Data records
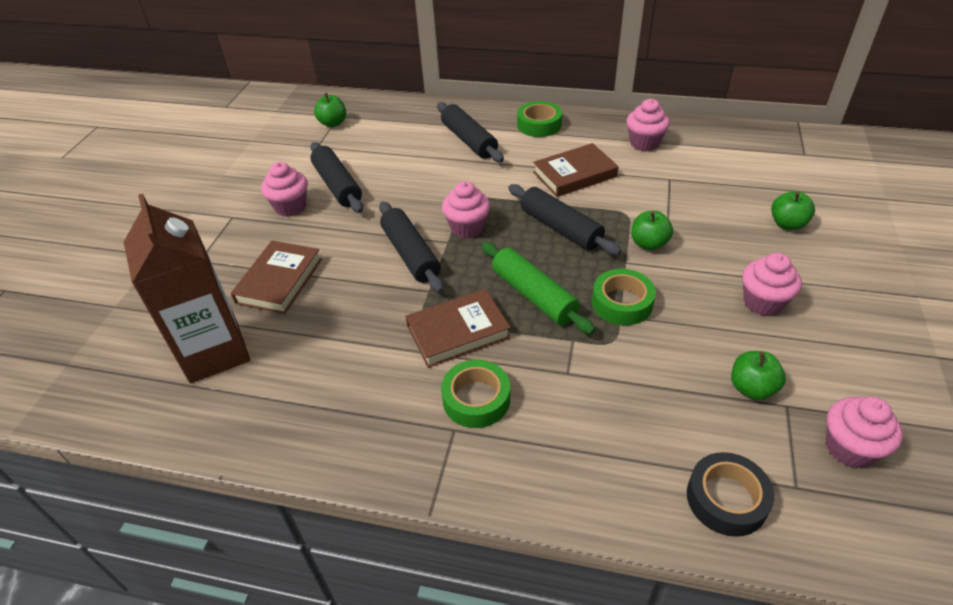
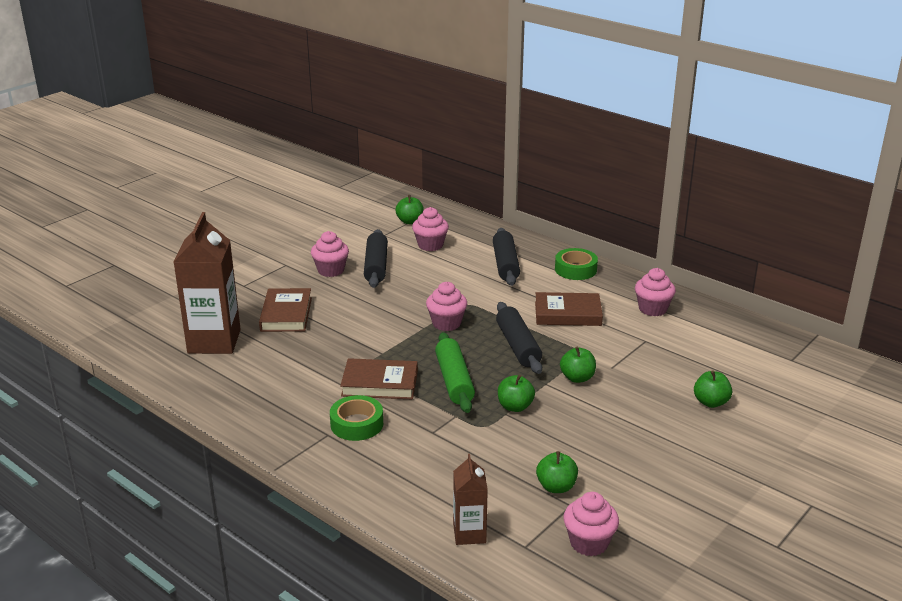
camera: 25 degrees right, 15 degrees down
(279, 281) = (286, 314): brown book -> brown book turned 45 degrees counterclockwise
(410, 254) = (389, 327): black rolling pin -> none
(622, 303) = (515, 407): green tape -> green apple
(726, 499) = (469, 533): black tape -> brown carton
(763, 302) = (626, 443): pink cupcake -> pink cupcake (430, 245)

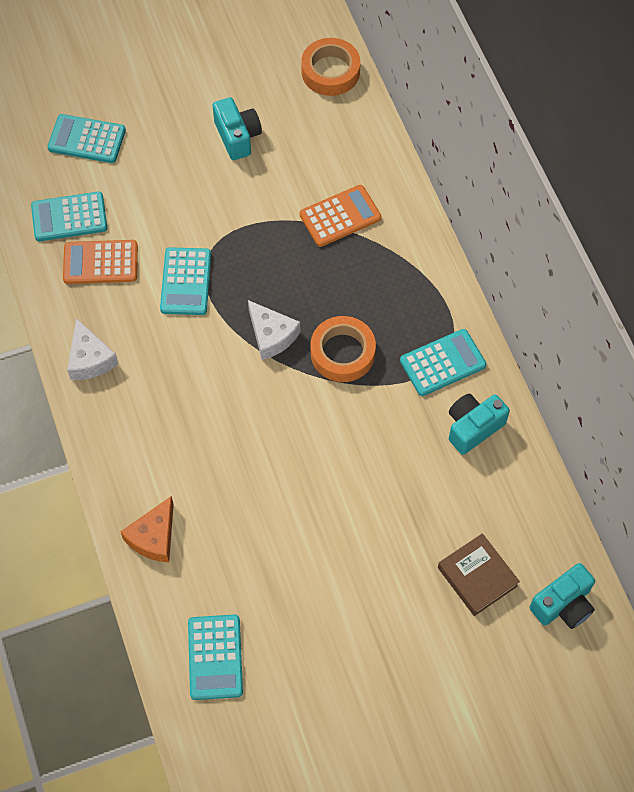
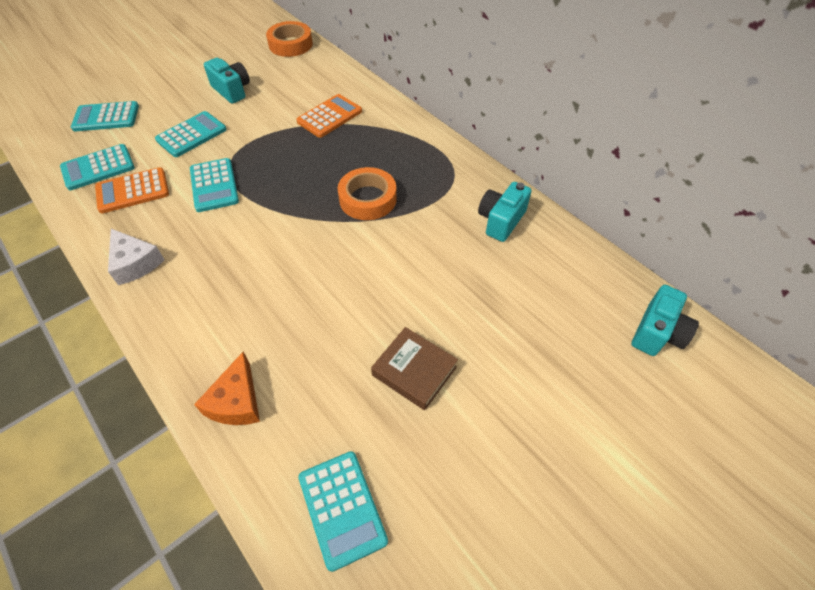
camera: 20 degrees left, 10 degrees down
(271, 335) = (302, 203): white cheese -> none
(442, 363) = (453, 184): turquoise calculator -> turquoise calculator (191, 135)
(477, 577) = (569, 334): brown book -> brown book (414, 371)

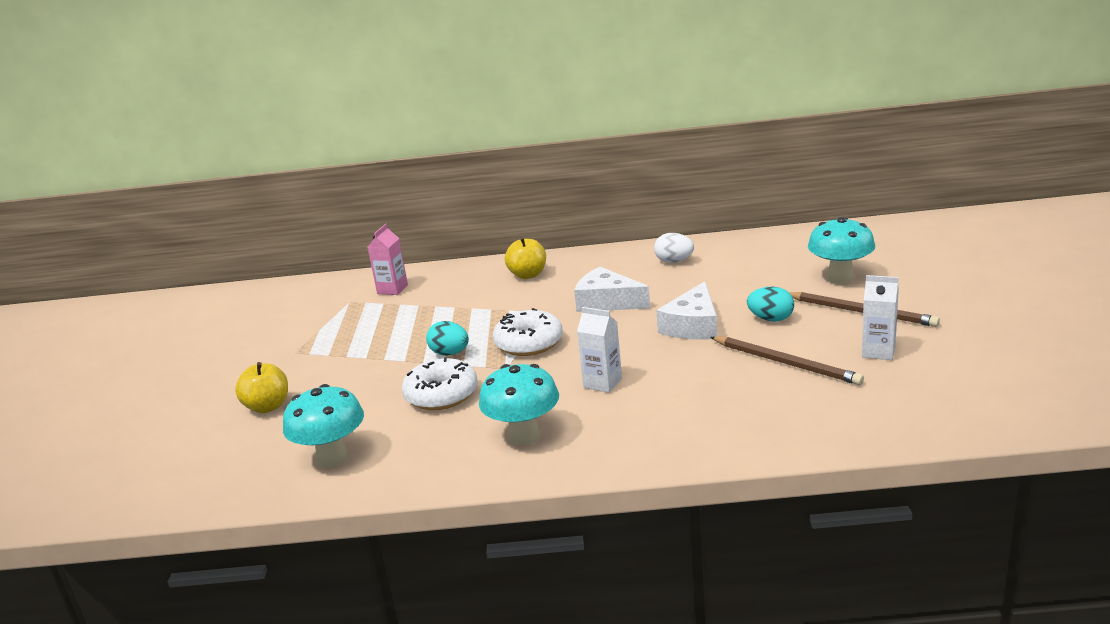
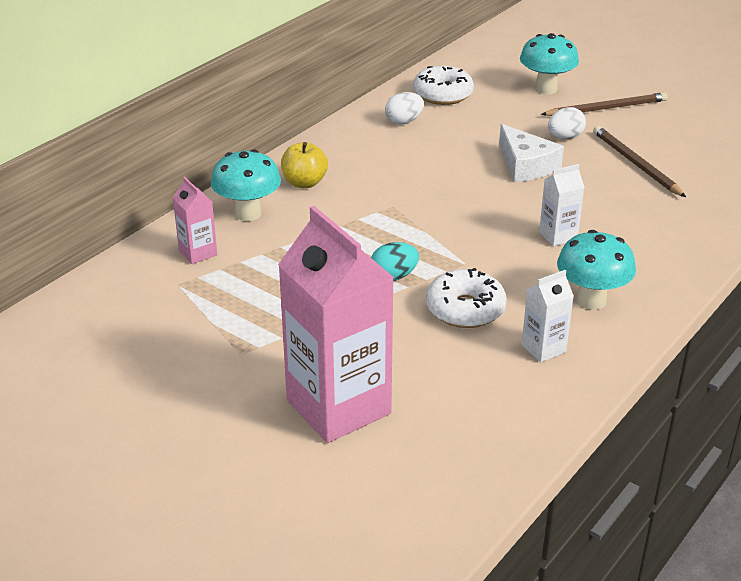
camera: 55 degrees left, 10 degrees up
(268, 407) = (338, 407): yellow apple -> pink carton
(332, 458) = (496, 402): turquoise mushroom -> turquoise mushroom (248, 213)
(529, 343) = (438, 236): white donut -> white donut (443, 94)
(607, 302) = (424, 176): white cheese -> none
(771, 319) = (565, 137): turquoise egg -> white egg
(786, 363) = (635, 164): brown pencil -> brown pencil turned 105 degrees counterclockwise
(878, 352) = (668, 131): white carton -> white carton (543, 348)

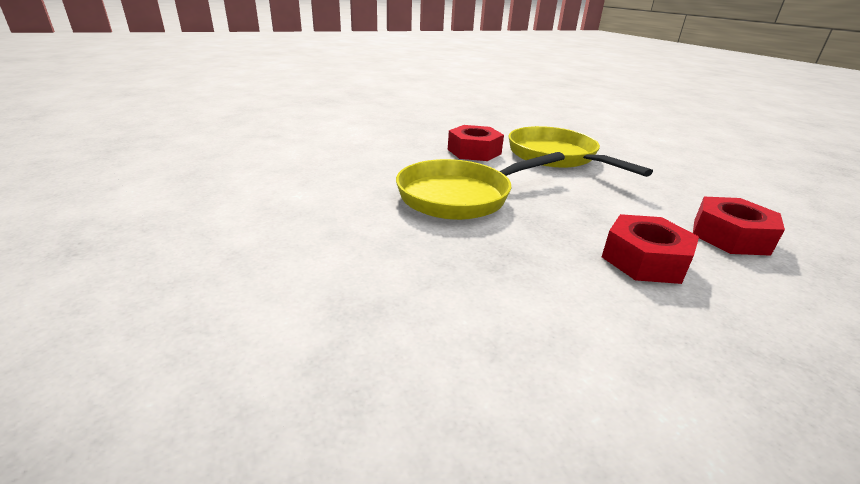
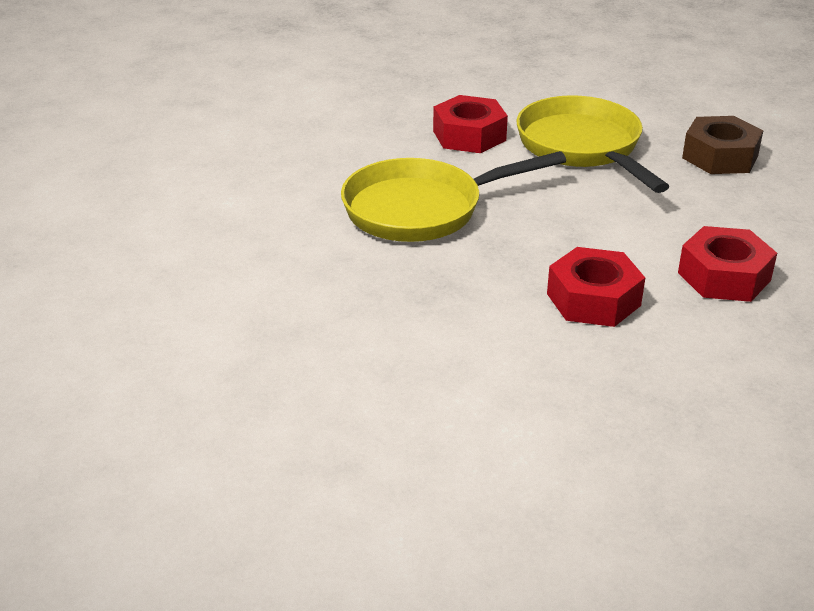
camera: 10 degrees right, 5 degrees up
(650, 161) = (720, 157): none -> brown nut

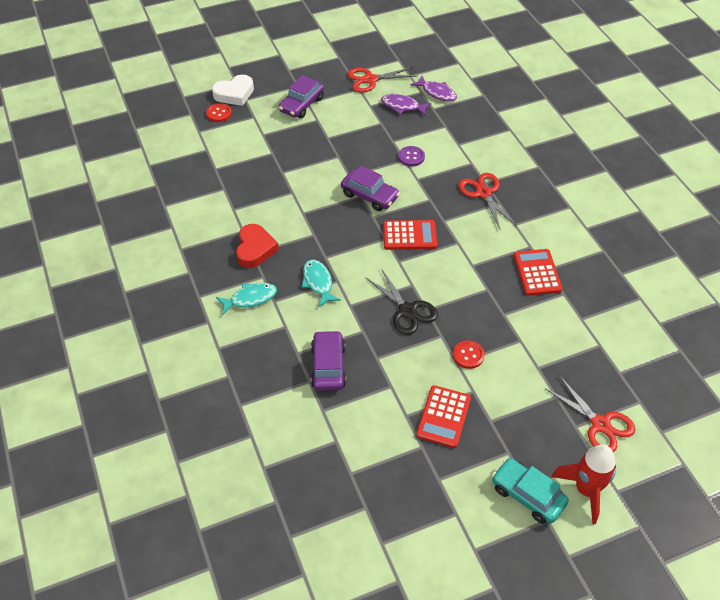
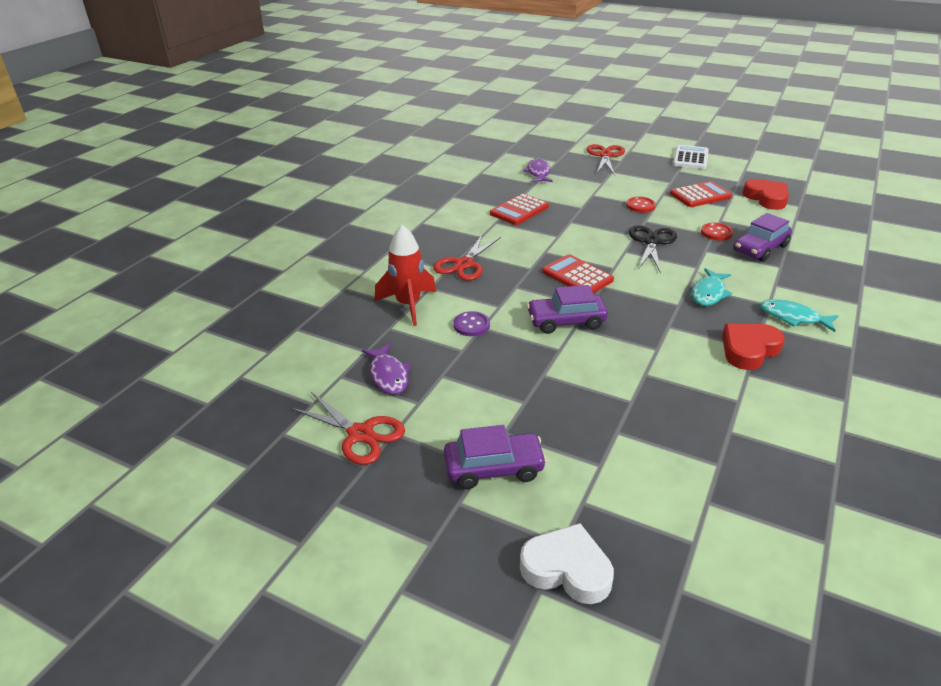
camera: 130 degrees left, 15 degrees down
(219, 113) = (631, 550): red button -> red button (716, 233)
(369, 196) = (566, 321): purple car -> purple car turned 90 degrees counterclockwise
(388, 463) = (766, 198): none -> red heart
(437, 93) = (329, 363): purple fish -> purple fish (538, 173)
(527, 495) = (690, 158): turquoise car -> white calculator
(586, 490) = (654, 147): red rocket -> red rocket (408, 305)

§ Task brief
Print the records word for word and exclude any picture they hold.

§ Result below
camera: 25 degrees right, 15 degrees down
(279, 281) = (286, 314): brown book -> brown book turned 45 degrees counterclockwise
(410, 254) = (389, 327): black rolling pin -> none
(622, 303) = (515, 407): green tape -> green apple
(726, 499) = (469, 533): black tape -> brown carton
(763, 302) = (626, 443): pink cupcake -> pink cupcake (430, 245)

camera: 20 degrees left, 10 degrees down
(271, 335) = (302, 203): white cheese -> none
(442, 363) = (453, 184): turquoise calculator -> turquoise calculator (191, 135)
(477, 577) = (569, 334): brown book -> brown book (414, 371)

camera: 55 degrees left, 10 degrees up
(268, 407) = (338, 407): yellow apple -> pink carton
(332, 458) = (496, 402): turquoise mushroom -> turquoise mushroom (248, 213)
(529, 343) = (438, 236): white donut -> white donut (443, 94)
(607, 302) = (424, 176): white cheese -> none
(771, 319) = (565, 137): turquoise egg -> white egg
(786, 363) = (635, 164): brown pencil -> brown pencil turned 105 degrees counterclockwise
(878, 352) = (668, 131): white carton -> white carton (543, 348)

camera: 10 degrees right, 5 degrees up
(650, 161) = (720, 157): none -> brown nut

camera: 130 degrees left, 15 degrees down
(219, 113) = (631, 550): red button -> red button (716, 233)
(369, 196) = (566, 321): purple car -> purple car turned 90 degrees counterclockwise
(388, 463) = (766, 198): none -> red heart
(437, 93) = (329, 363): purple fish -> purple fish (538, 173)
(527, 495) = (690, 158): turquoise car -> white calculator
(586, 490) = (654, 147): red rocket -> red rocket (408, 305)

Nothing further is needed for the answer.